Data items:

:::

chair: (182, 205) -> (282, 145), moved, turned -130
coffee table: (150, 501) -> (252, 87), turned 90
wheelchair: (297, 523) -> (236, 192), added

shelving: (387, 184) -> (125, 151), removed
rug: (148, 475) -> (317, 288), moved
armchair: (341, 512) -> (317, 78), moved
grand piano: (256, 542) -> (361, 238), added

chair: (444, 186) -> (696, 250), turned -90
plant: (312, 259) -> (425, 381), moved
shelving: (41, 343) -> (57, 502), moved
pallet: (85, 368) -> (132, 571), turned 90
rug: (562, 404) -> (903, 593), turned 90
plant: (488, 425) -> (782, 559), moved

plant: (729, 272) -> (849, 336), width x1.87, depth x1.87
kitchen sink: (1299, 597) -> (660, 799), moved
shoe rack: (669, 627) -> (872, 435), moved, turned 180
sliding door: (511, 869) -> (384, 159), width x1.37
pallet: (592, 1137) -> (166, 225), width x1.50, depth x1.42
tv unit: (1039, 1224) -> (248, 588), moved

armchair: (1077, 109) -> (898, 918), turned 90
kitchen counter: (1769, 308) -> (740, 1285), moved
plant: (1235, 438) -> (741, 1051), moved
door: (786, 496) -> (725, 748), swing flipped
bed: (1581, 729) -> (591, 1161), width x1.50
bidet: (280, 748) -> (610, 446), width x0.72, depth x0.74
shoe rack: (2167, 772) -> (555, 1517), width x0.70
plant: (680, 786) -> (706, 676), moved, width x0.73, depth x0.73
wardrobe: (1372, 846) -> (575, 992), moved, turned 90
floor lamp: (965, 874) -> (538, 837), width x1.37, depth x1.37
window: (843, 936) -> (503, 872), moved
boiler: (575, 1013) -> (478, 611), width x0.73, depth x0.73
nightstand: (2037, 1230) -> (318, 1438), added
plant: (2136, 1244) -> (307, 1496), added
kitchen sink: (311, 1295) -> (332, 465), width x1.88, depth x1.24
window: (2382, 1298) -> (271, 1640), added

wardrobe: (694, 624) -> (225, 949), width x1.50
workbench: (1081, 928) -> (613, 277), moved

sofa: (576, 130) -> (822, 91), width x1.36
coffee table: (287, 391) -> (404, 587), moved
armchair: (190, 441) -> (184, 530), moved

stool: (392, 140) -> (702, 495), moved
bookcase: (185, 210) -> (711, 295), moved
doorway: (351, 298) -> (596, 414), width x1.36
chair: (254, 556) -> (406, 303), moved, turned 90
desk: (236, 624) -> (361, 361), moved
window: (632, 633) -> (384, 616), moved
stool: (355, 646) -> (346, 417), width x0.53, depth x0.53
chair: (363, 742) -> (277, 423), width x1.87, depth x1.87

:::

● Instructions to follow
How many lines of the entries above contain the word "armchair"? Give the number alone.

● Written response
3